• **Your task**: Reproduce the entries shown below only from the line with "grey plane: 8 -> 5" down to the line with "white phone: 7 -> 5", keeping both end lines and copying each one exactly.

• **Exercise input**:
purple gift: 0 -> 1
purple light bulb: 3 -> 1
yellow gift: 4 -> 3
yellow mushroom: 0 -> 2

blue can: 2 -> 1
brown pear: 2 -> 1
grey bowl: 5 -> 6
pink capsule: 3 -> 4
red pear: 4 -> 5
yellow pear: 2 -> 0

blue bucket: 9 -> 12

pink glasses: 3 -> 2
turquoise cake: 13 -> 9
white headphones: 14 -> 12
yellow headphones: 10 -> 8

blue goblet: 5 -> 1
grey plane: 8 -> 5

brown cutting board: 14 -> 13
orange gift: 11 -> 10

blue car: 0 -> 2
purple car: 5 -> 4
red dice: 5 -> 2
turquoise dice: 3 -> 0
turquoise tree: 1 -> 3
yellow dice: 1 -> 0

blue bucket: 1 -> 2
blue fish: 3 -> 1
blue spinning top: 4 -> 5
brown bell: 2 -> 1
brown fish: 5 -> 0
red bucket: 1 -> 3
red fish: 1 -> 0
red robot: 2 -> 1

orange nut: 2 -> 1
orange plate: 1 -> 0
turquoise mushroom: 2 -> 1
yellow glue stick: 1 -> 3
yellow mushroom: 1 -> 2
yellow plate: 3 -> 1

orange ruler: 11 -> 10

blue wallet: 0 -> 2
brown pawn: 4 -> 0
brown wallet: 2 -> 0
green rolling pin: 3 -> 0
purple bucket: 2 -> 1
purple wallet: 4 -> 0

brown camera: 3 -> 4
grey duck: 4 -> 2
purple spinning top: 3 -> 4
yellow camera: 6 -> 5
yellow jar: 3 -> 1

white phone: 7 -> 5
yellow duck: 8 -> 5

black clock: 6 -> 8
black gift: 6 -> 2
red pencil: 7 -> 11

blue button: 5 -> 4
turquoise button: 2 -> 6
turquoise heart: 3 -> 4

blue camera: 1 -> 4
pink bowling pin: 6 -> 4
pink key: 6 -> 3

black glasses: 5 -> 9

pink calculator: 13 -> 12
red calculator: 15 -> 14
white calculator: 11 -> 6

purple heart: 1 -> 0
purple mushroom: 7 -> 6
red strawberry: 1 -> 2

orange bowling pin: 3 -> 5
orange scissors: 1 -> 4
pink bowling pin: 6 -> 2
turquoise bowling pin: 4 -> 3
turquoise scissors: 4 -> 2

• **Exercise response**:
grey plane: 8 -> 5

brown cutting board: 14 -> 13
orange gift: 11 -> 10

blue car: 0 -> 2
purple car: 5 -> 4
red dice: 5 -> 2
turquoise dice: 3 -> 0
turquoise tree: 1 -> 3
yellow dice: 1 -> 0

blue bucket: 1 -> 2
blue fish: 3 -> 1
blue spinning top: 4 -> 5
brown bell: 2 -> 1
brown fish: 5 -> 0
red bucket: 1 -> 3
red fish: 1 -> 0
red robot: 2 -> 1

orange nut: 2 -> 1
orange plate: 1 -> 0
turquoise mushroom: 2 -> 1
yellow glue stick: 1 -> 3
yellow mushroom: 1 -> 2
yellow plate: 3 -> 1

orange ruler: 11 -> 10

blue wallet: 0 -> 2
brown pawn: 4 -> 0
brown wallet: 2 -> 0
green rolling pin: 3 -> 0
purple bucket: 2 -> 1
purple wallet: 4 -> 0

brown camera: 3 -> 4
grey duck: 4 -> 2
purple spinning top: 3 -> 4
yellow camera: 6 -> 5
yellow jar: 3 -> 1

white phone: 7 -> 5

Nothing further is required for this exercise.